Assignment
Transcribe only part of the material below: the lines from the one containing "SCALE2 pin DT: RX -> A1" through the one containing "OLED pin GND: 5V -> GND", inclusive, exactly as written.

[Start of Attachment]

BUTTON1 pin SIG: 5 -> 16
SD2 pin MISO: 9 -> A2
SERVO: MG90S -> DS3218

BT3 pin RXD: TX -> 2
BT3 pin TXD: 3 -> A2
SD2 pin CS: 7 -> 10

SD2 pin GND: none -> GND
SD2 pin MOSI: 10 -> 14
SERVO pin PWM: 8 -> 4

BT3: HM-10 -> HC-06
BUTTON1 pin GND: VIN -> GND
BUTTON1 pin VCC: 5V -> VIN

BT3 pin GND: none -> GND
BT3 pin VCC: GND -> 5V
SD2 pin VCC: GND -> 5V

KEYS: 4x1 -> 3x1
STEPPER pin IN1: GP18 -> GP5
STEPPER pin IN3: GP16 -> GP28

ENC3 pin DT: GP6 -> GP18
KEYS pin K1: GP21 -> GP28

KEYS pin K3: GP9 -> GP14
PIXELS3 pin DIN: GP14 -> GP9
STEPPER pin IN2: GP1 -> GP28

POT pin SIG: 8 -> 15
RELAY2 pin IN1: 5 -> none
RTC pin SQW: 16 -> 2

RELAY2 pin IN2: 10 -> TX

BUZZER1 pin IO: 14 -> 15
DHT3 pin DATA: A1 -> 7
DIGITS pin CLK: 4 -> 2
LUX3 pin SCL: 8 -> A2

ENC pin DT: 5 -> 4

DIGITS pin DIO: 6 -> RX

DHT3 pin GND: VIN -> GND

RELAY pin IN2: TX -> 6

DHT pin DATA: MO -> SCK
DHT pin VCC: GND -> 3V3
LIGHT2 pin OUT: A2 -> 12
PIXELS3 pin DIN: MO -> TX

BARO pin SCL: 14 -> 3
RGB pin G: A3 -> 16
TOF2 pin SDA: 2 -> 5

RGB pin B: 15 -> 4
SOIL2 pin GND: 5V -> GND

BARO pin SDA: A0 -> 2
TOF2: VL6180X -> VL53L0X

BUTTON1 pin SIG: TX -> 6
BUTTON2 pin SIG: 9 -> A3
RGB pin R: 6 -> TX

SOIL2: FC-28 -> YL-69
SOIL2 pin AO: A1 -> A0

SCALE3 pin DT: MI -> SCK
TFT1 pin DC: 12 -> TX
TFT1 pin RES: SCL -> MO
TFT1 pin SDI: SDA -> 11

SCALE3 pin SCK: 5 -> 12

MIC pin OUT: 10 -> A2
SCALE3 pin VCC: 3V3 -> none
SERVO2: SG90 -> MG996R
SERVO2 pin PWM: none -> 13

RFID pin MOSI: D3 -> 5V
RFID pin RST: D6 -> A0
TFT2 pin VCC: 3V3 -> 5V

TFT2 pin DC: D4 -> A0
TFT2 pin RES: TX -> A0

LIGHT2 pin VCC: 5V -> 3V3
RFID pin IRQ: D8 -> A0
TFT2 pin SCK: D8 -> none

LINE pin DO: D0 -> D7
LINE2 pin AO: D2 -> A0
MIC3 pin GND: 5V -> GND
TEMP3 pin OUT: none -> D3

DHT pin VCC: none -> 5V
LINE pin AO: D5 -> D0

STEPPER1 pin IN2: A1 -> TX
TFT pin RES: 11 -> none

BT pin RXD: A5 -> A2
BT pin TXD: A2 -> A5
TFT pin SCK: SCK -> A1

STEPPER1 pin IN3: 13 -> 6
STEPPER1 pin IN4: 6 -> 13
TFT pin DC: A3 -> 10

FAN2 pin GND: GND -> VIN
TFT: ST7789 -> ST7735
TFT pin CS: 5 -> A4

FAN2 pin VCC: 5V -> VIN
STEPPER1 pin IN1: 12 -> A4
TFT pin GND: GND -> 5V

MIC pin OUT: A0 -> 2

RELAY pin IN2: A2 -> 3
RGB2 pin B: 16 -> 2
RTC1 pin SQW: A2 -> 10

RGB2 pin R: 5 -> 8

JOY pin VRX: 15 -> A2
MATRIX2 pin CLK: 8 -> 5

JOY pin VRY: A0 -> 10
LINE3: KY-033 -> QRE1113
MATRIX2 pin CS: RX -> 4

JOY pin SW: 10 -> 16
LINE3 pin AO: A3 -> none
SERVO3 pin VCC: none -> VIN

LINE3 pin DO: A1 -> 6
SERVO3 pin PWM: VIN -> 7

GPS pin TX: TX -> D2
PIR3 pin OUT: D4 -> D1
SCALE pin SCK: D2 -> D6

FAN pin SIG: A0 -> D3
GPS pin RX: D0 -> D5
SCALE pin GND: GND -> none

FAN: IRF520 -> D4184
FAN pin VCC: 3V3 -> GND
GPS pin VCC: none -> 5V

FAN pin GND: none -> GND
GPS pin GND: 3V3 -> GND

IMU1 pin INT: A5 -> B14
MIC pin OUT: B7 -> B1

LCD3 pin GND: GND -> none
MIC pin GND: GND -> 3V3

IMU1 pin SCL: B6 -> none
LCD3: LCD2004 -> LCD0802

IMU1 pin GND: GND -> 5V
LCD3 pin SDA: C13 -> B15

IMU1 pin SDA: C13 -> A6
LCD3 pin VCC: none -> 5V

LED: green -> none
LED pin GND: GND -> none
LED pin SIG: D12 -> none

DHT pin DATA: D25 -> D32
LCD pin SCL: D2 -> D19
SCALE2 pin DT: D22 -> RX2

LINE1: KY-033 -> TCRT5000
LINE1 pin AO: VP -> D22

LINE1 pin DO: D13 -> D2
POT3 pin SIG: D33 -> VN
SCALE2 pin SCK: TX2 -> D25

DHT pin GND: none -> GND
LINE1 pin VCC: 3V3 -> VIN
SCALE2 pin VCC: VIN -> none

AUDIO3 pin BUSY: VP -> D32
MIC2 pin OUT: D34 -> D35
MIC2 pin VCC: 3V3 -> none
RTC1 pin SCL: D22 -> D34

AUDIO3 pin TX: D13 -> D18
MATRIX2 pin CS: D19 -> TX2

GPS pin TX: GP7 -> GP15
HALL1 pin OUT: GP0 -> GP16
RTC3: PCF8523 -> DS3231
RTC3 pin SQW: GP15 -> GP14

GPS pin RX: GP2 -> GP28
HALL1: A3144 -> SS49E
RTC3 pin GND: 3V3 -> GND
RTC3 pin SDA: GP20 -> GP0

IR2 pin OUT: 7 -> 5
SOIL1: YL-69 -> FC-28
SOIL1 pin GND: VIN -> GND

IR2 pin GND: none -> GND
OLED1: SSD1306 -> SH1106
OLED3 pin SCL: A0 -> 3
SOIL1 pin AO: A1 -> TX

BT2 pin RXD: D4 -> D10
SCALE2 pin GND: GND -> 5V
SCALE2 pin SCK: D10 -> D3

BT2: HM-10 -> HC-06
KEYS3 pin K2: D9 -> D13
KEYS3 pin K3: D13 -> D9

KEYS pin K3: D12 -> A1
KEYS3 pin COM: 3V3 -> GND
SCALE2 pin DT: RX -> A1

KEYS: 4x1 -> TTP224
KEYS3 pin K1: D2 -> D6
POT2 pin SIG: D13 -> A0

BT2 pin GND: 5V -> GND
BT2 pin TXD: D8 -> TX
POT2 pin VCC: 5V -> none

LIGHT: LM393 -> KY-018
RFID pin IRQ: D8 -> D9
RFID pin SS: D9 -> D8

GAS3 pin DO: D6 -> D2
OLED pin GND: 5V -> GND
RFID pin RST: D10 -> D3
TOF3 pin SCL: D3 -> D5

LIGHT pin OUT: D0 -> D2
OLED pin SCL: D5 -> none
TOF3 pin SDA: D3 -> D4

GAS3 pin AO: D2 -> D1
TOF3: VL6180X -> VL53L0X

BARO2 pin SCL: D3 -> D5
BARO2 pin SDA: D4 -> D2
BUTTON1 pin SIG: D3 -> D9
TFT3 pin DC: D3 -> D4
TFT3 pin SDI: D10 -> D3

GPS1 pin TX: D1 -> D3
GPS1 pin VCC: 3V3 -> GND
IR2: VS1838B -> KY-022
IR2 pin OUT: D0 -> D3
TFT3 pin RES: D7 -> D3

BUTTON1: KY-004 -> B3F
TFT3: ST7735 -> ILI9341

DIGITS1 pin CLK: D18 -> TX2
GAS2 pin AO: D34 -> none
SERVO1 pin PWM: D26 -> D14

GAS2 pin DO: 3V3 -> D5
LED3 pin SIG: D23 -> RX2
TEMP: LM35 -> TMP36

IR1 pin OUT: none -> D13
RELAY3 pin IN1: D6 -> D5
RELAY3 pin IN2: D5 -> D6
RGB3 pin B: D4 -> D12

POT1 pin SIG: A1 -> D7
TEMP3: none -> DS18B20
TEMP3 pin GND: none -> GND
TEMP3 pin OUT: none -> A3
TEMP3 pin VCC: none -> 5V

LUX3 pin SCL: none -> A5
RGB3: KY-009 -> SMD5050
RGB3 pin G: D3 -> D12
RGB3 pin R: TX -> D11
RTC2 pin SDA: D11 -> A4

[End of Attachment]

Reply
SCALE2 pin DT: RX -> A1

KEYS: 4x1 -> TTP224
KEYS3 pin K1: D2 -> D6
POT2 pin SIG: D13 -> A0

BT2 pin GND: 5V -> GND
BT2 pin TXD: D8 -> TX
POT2 pin VCC: 5V -> none

LIGHT: LM393 -> KY-018
RFID pin IRQ: D8 -> D9
RFID pin SS: D9 -> D8

GAS3 pin DO: D6 -> D2
OLED pin GND: 5V -> GND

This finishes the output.